** Records for the task follows **

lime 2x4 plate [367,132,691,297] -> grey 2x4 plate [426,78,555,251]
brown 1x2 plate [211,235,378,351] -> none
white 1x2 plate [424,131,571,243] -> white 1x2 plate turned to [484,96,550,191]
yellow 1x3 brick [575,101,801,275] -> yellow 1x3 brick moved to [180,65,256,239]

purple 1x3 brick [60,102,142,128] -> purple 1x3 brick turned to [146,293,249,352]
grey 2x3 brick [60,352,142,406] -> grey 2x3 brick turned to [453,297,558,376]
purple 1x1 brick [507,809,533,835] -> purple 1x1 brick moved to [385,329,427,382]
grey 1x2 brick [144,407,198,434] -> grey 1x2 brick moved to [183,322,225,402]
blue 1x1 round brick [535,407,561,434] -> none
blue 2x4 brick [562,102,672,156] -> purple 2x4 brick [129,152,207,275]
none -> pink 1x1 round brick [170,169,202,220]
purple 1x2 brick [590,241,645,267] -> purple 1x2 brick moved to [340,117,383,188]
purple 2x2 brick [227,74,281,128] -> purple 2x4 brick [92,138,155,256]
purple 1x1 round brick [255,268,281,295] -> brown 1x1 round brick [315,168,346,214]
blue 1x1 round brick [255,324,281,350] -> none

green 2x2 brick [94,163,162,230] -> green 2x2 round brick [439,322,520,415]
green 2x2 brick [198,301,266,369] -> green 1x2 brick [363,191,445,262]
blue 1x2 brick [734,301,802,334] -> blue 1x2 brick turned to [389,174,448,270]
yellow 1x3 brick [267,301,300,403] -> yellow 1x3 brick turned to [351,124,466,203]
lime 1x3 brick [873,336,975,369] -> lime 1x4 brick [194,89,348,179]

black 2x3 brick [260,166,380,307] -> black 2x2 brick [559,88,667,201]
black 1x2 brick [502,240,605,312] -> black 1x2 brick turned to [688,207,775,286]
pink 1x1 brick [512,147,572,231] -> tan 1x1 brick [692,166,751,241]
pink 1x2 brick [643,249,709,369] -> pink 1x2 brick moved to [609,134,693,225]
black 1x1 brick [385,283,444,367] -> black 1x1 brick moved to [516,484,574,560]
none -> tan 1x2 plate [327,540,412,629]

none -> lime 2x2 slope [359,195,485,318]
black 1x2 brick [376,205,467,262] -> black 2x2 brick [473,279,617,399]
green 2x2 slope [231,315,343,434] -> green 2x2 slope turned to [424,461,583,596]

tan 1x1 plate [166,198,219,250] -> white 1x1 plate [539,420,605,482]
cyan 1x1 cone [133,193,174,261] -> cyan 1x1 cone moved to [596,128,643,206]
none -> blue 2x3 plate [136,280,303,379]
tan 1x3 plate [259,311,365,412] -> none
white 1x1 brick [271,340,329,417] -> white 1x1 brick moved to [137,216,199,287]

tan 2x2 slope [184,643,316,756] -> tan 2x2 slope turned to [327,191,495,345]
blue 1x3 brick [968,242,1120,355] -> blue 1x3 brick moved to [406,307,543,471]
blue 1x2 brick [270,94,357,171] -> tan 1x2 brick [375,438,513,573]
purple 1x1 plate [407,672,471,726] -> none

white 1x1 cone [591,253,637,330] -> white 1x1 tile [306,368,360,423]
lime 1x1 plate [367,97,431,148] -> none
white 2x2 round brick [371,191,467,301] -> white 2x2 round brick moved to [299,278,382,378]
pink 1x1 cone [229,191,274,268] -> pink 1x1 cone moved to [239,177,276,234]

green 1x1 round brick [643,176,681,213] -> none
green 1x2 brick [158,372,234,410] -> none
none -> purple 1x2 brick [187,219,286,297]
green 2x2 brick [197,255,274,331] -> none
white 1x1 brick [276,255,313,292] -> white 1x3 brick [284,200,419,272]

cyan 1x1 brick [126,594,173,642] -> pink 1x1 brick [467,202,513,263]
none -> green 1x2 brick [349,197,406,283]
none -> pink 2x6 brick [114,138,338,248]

** End of Records for the task **

> [Exercise instructions]: Look above for the line that holds "none -> tan 1x2 plate [327,540,412,629]", then copy it and each line after it exactly, through the last line of the data.

> [Answer area]:
none -> tan 1x2 plate [327,540,412,629]

none -> lime 2x2 slope [359,195,485,318]
black 1x2 brick [376,205,467,262] -> black 2x2 brick [473,279,617,399]
green 2x2 slope [231,315,343,434] -> green 2x2 slope turned to [424,461,583,596]

tan 1x1 plate [166,198,219,250] -> white 1x1 plate [539,420,605,482]
cyan 1x1 cone [133,193,174,261] -> cyan 1x1 cone moved to [596,128,643,206]
none -> blue 2x3 plate [136,280,303,379]
tan 1x3 plate [259,311,365,412] -> none
white 1x1 brick [271,340,329,417] -> white 1x1 brick moved to [137,216,199,287]

tan 2x2 slope [184,643,316,756] -> tan 2x2 slope turned to [327,191,495,345]
blue 1x3 brick [968,242,1120,355] -> blue 1x3 brick moved to [406,307,543,471]
blue 1x2 brick [270,94,357,171] -> tan 1x2 brick [375,438,513,573]
purple 1x1 plate [407,672,471,726] -> none

white 1x1 cone [591,253,637,330] -> white 1x1 tile [306,368,360,423]
lime 1x1 plate [367,97,431,148] -> none
white 2x2 round brick [371,191,467,301] -> white 2x2 round brick moved to [299,278,382,378]
pink 1x1 cone [229,191,274,268] -> pink 1x1 cone moved to [239,177,276,234]

green 1x1 round brick [643,176,681,213] -> none
green 1x2 brick [158,372,234,410] -> none
none -> purple 1x2 brick [187,219,286,297]
green 2x2 brick [197,255,274,331] -> none
white 1x1 brick [276,255,313,292] -> white 1x3 brick [284,200,419,272]

cyan 1x1 brick [126,594,173,642] -> pink 1x1 brick [467,202,513,263]
none -> green 1x2 brick [349,197,406,283]
none -> pink 2x6 brick [114,138,338,248]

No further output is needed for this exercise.